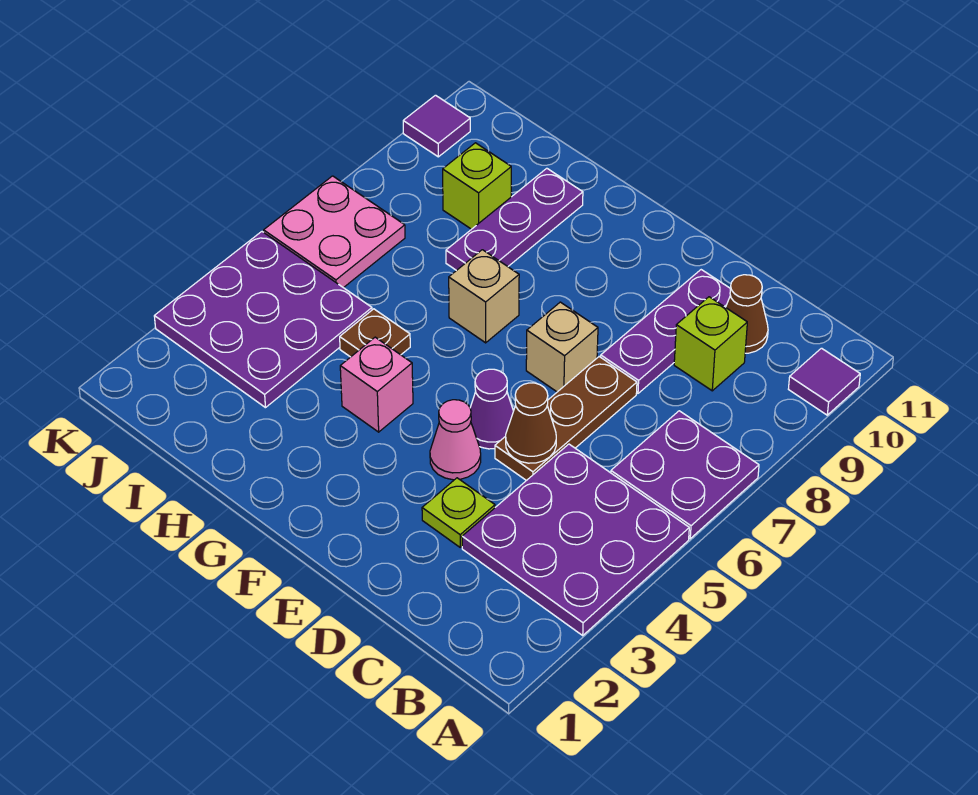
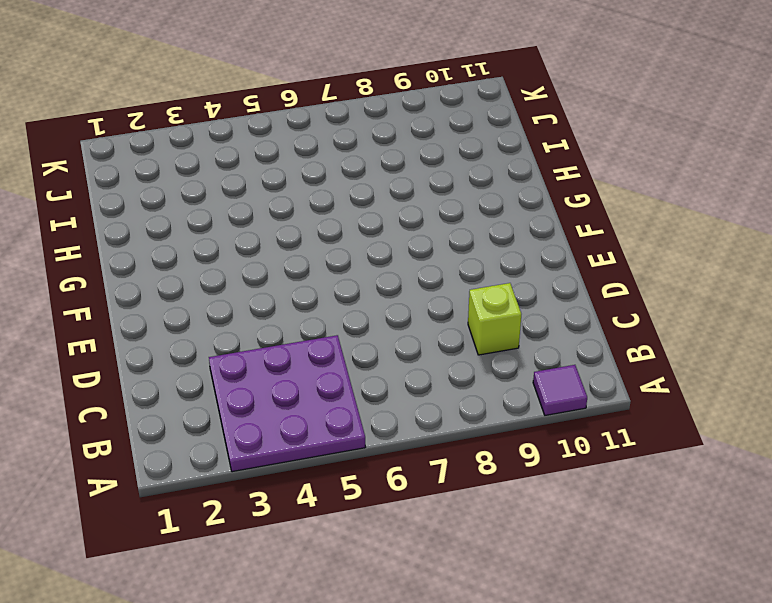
none -> purple plate A6:B7 level 1
none -> brown cone C10 level 1
none -> lime plate D3 level 1

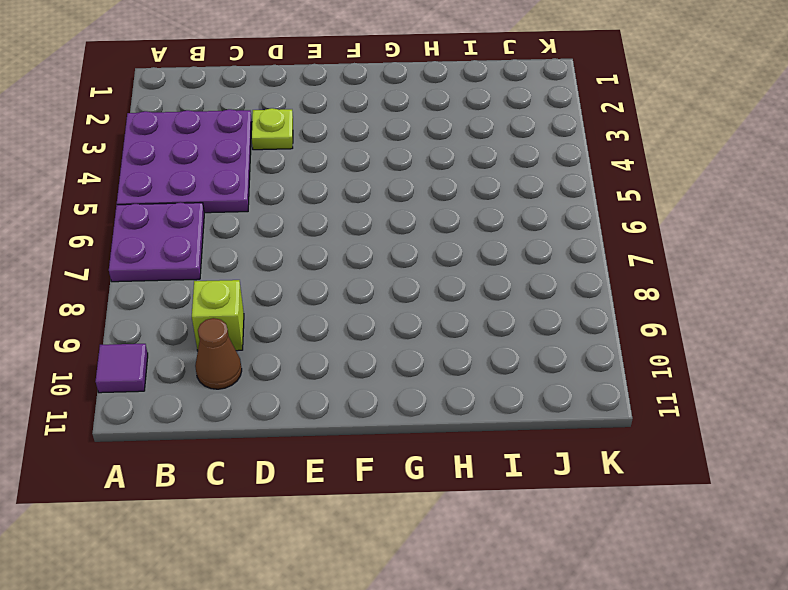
none -> brown plate D5:D7 level 1
none -> purple plate D8:D10 level 1
none -> pink cone E4 level 1

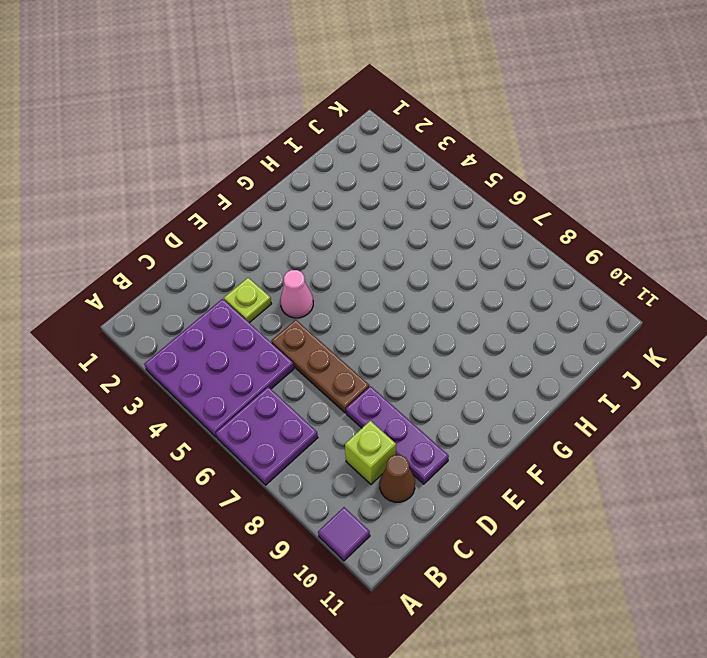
none -> purple cone E5 level 1
none -> tan brick E7 level 1
none -> pink brick G4 level 1

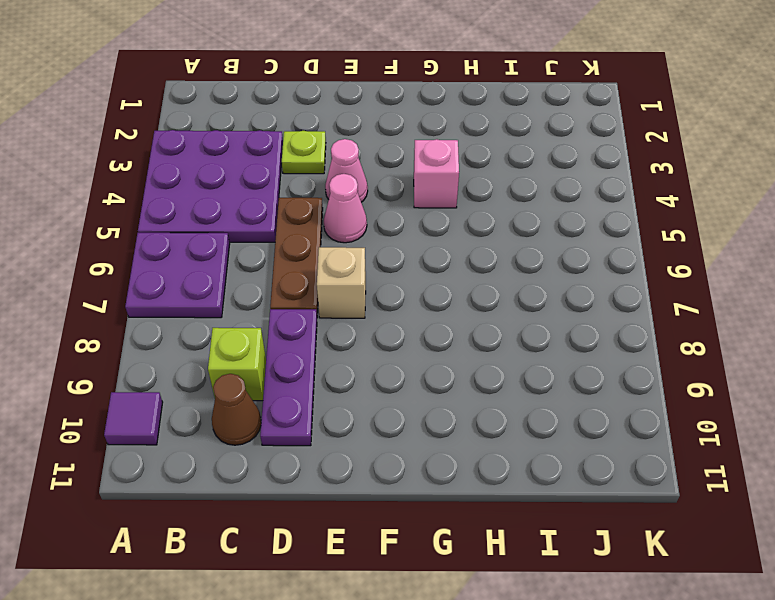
pink cone E5 level 1 -> purple cone E5 level 1
none -> tan brick G7 level 1
none -> brown plate H5 level 1
none -> purple plate H8:H10 level 1

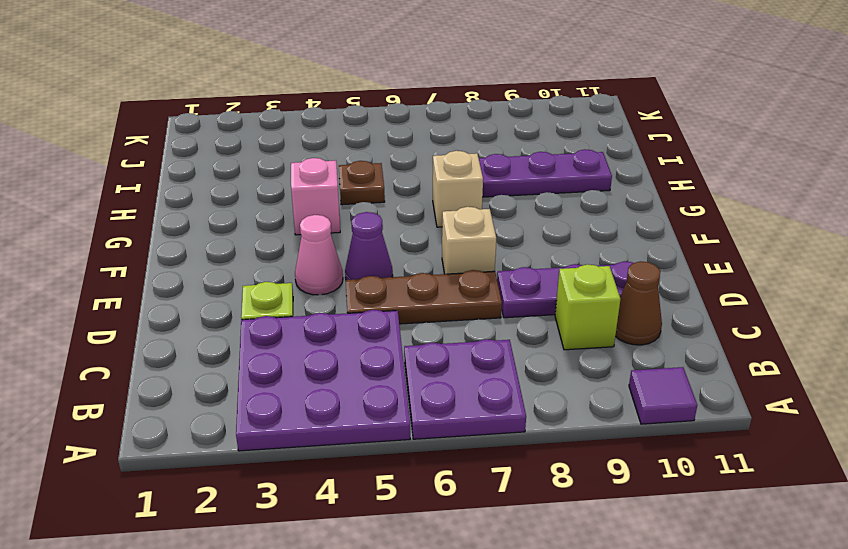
none -> purple plate I3:K5 level 1
none -> lime brick I9 level 1
none -> pink plate J6:K7 level 1

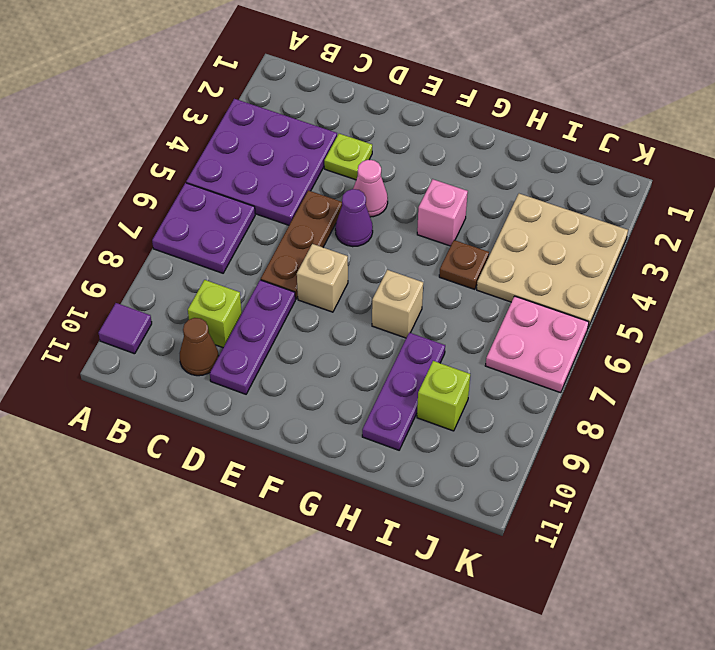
tan plate I3:K5 level 1 -> purple plate I3:K5 level 1
none -> purple tile K10 level 1
none -> brown cone D5 level 2

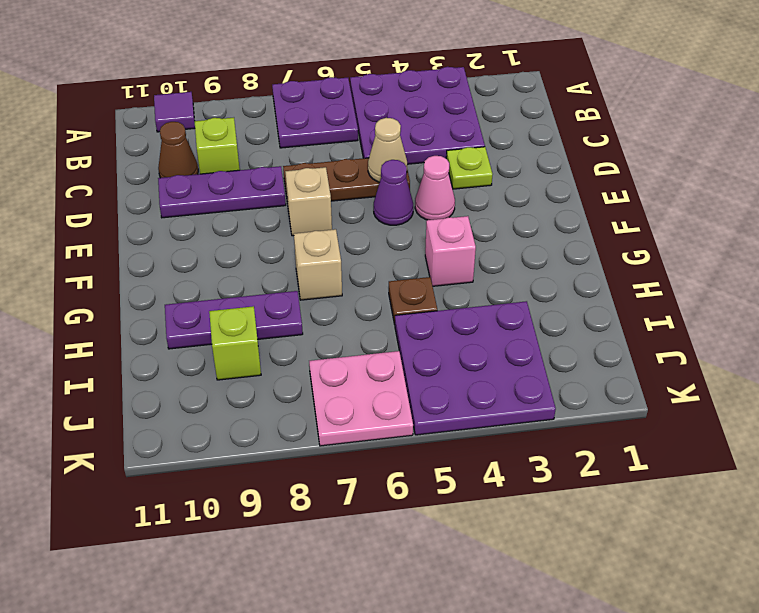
tan cone D5 level 2 -> brown cone D5 level 2
none -> purple tile K10 level 1

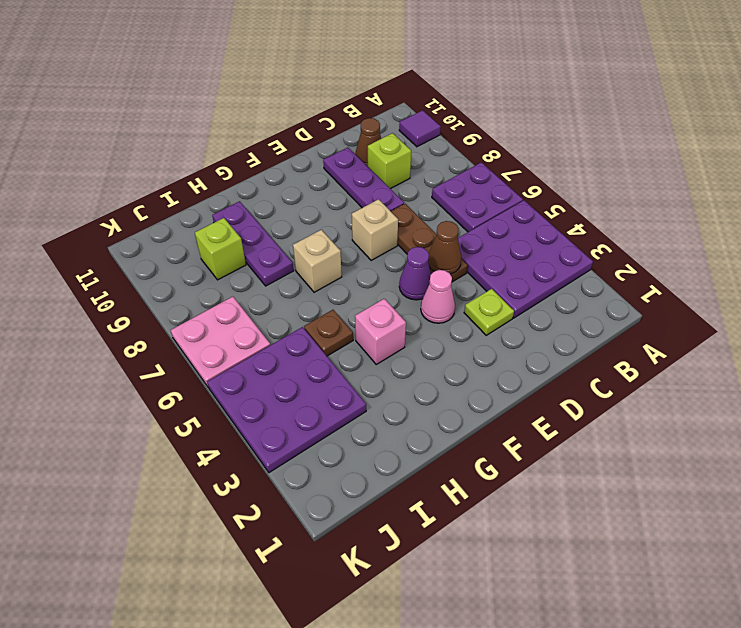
none -> purple tile K10 level 1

──────────────────────────────

Output the entries above exactly as given, but strip out the pictures.

EXERCISE SOLUTION:
none -> purple plate A6:B7 level 1
none -> brown cone C10 level 1
none -> lime plate D3 level 1

none -> brown plate D5:D7 level 1
none -> purple plate D8:D10 level 1
none -> pink cone E4 level 1

none -> purple cone E5 level 1
none -> tan brick E7 level 1
none -> pink brick G4 level 1

pink cone E5 level 1 -> purple cone E5 level 1
none -> tan brick G7 level 1
none -> brown plate H5 level 1
none -> purple plate H8:H10 level 1

none -> purple plate I3:K5 level 1
none -> lime brick I9 level 1
none -> pink plate J6:K7 level 1

tan plate I3:K5 level 1 -> purple plate I3:K5 level 1
none -> purple tile K10 level 1
none -> brown cone D5 level 2

tan cone D5 level 2 -> brown cone D5 level 2
none -> purple tile K10 level 1

none -> purple tile K10 level 1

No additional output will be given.